((
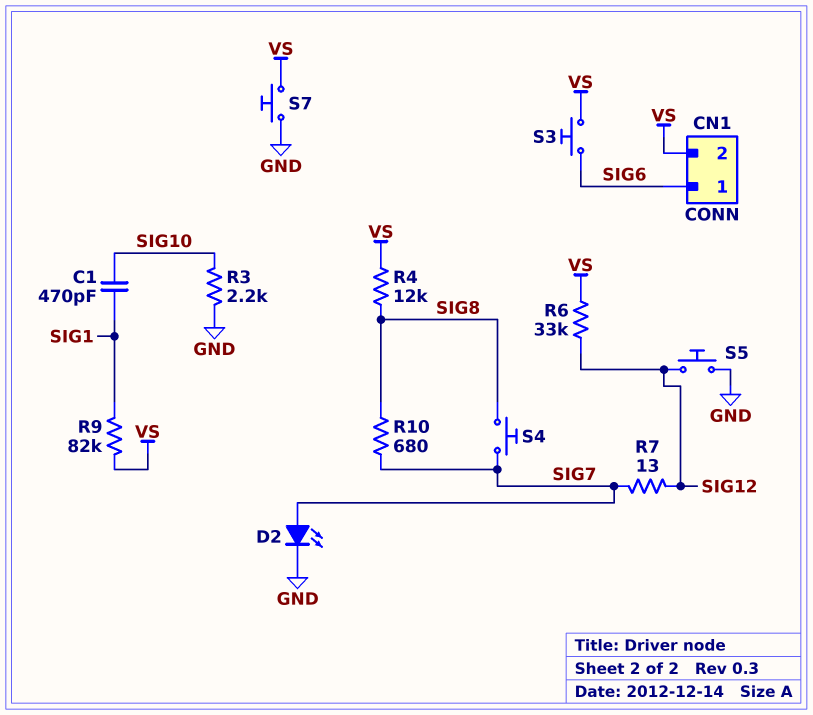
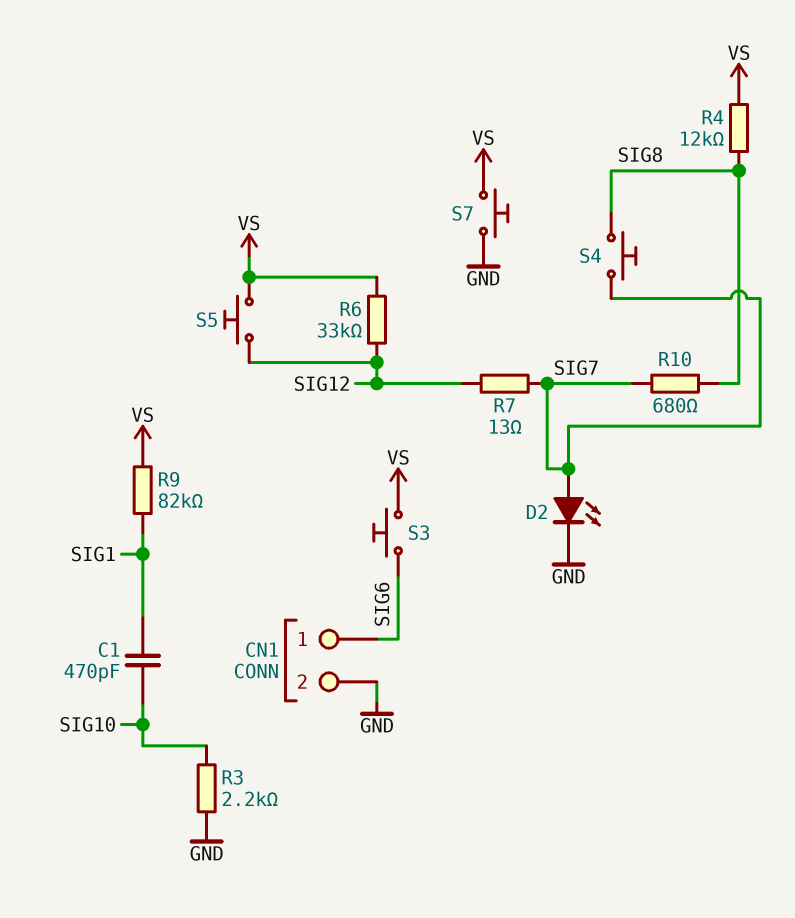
CN1 pin 2: VS -> GND
S5: button (GND, SIG12) -> button (SIG12, VS)

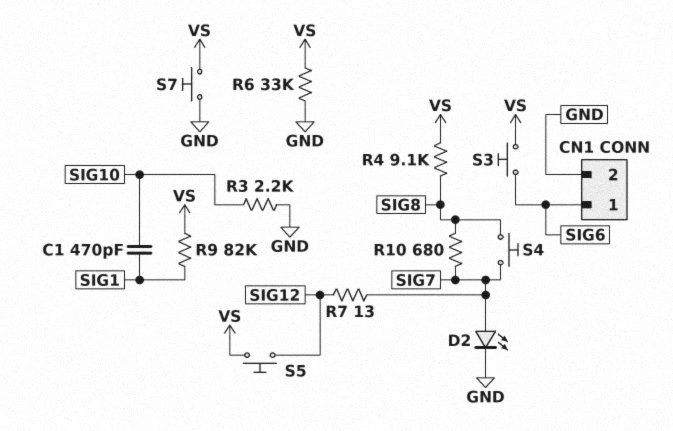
R4: 12k (SIG8, VS) -> 9.1k (SIG8, VS)
R6: 33k (SIG12, VS) -> 33k (GND, VS)

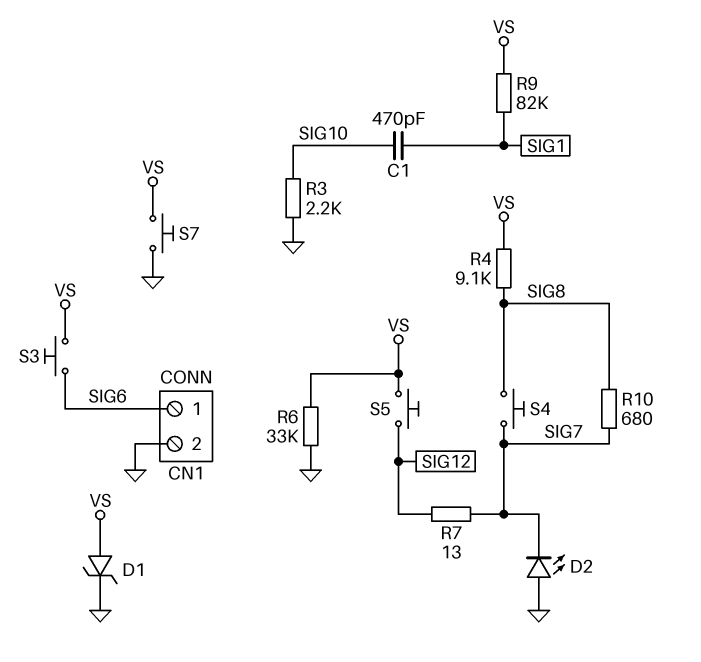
D1: none -> zener (A VS, K GND)
D2: LED (A SIG7, K GND) -> LED (A GND, K SIG7)

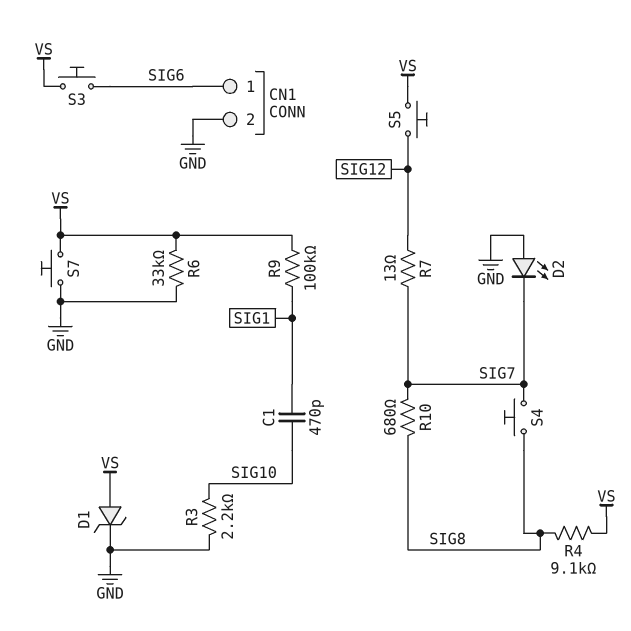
R9: 82k (SIG1, VS) -> 100k (SIG1, VS)

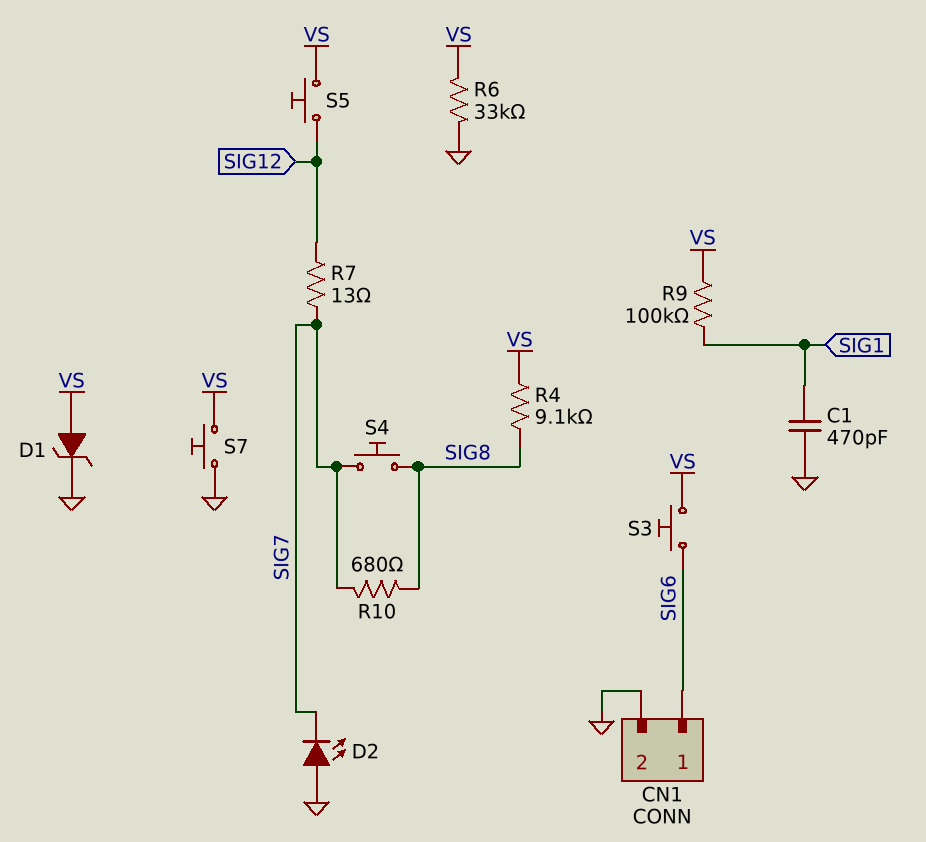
C1: 470pF (SIG1, SIG10) -> 470pF (GND, SIG1)
R3: 2.2k (GND, SIG10) -> none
))
Report each line of the data in which "none" occurs.

→ **Written response**:
D1: none -> zener (A VS, K GND)
R3: 2.2k (GND, SIG10) -> none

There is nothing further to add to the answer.